── Extracted records

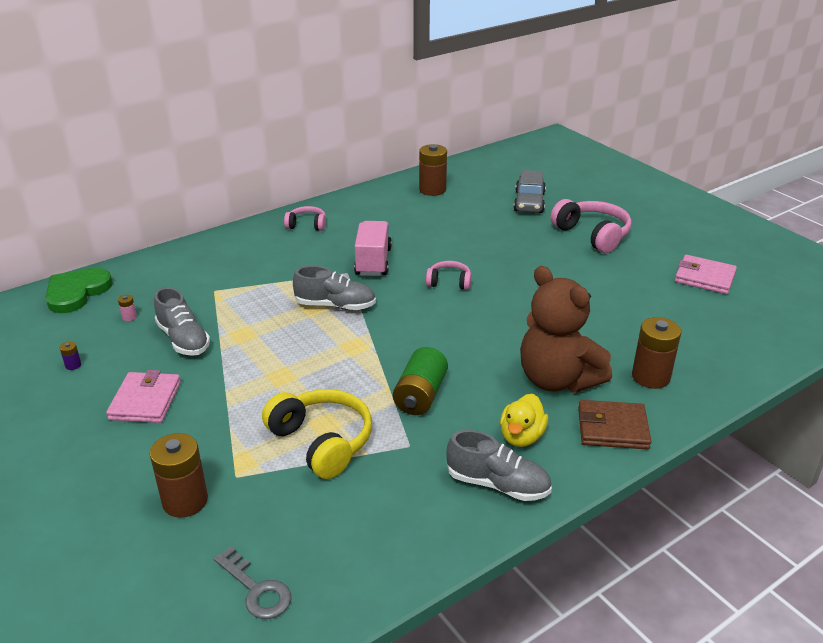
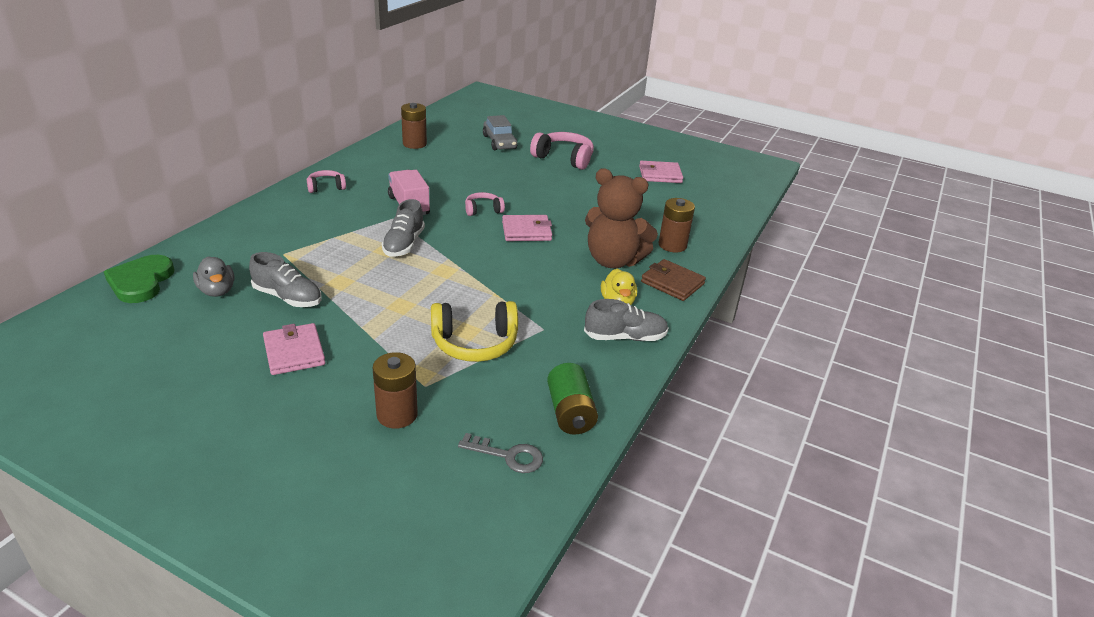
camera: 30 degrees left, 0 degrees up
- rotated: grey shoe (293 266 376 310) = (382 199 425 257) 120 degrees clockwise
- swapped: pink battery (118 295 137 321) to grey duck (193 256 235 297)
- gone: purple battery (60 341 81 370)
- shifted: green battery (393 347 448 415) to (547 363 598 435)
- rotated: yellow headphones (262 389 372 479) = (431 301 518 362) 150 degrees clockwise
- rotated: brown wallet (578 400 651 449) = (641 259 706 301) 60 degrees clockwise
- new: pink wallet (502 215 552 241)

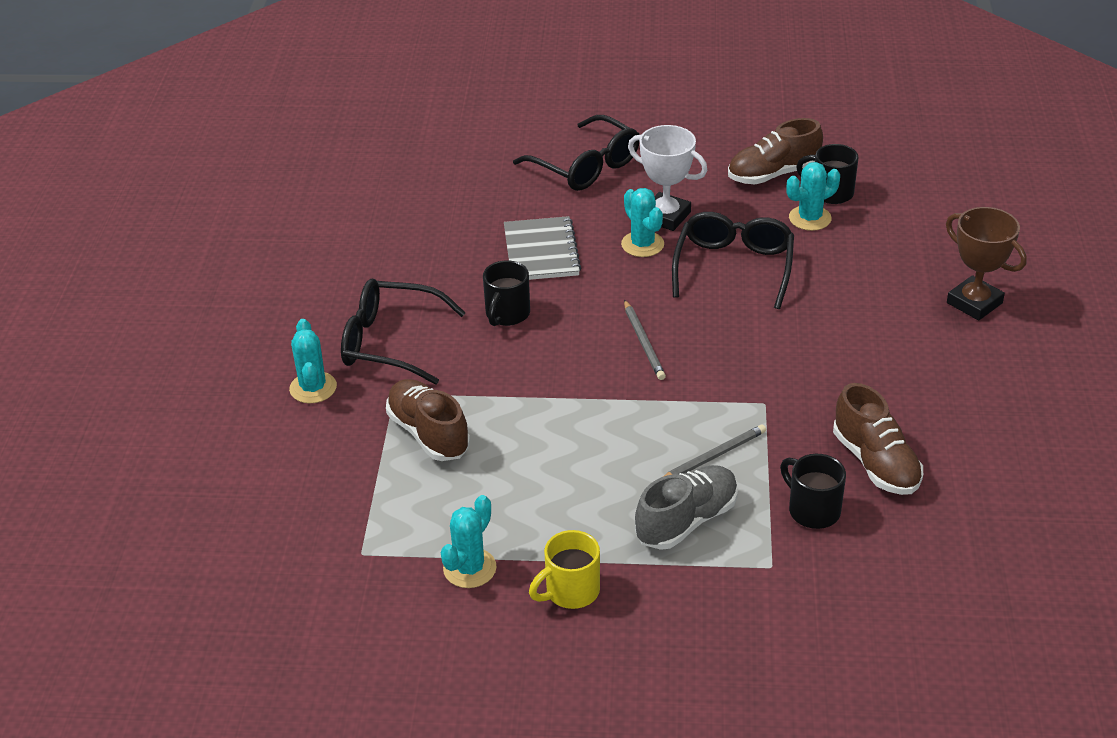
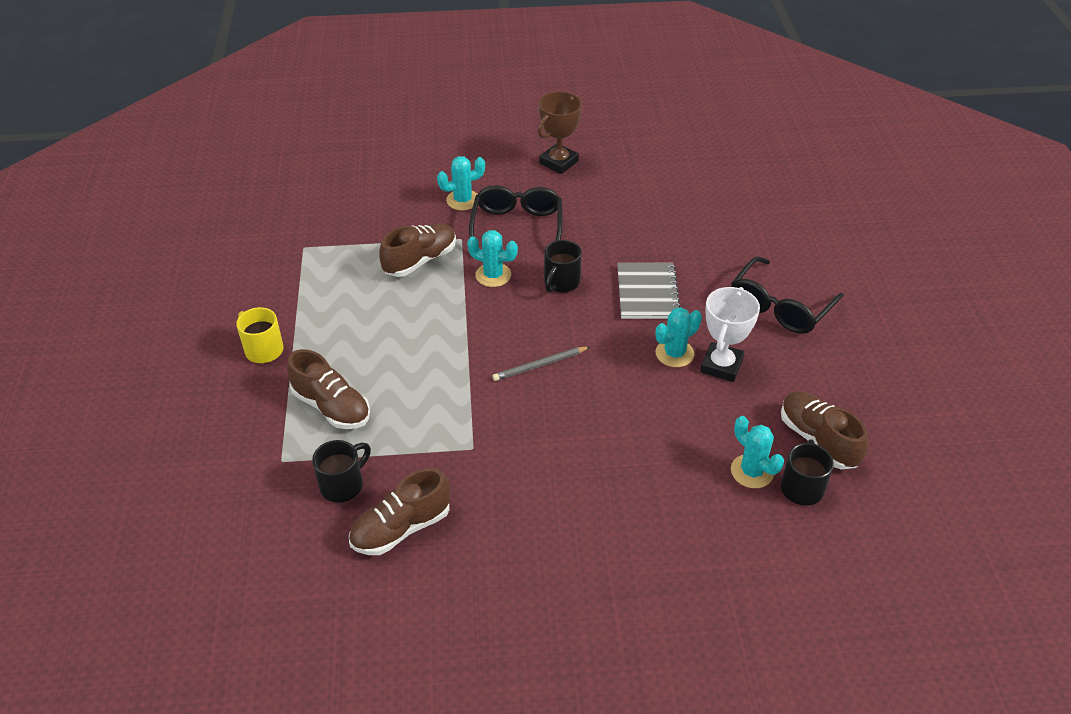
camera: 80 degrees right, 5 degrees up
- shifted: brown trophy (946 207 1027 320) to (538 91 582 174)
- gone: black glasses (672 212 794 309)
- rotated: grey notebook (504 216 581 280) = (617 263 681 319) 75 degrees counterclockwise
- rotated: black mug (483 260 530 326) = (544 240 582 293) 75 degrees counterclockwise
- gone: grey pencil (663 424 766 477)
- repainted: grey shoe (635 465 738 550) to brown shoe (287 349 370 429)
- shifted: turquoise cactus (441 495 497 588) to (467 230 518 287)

────

Only lines containing the string "battery" belong in the answer; find them in the data above and copy them.

- swapped: pink battery (118 295 137 321) to grey duck (193 256 235 297)
- gone: purple battery (60 341 81 370)
- shifted: green battery (393 347 448 415) to (547 363 598 435)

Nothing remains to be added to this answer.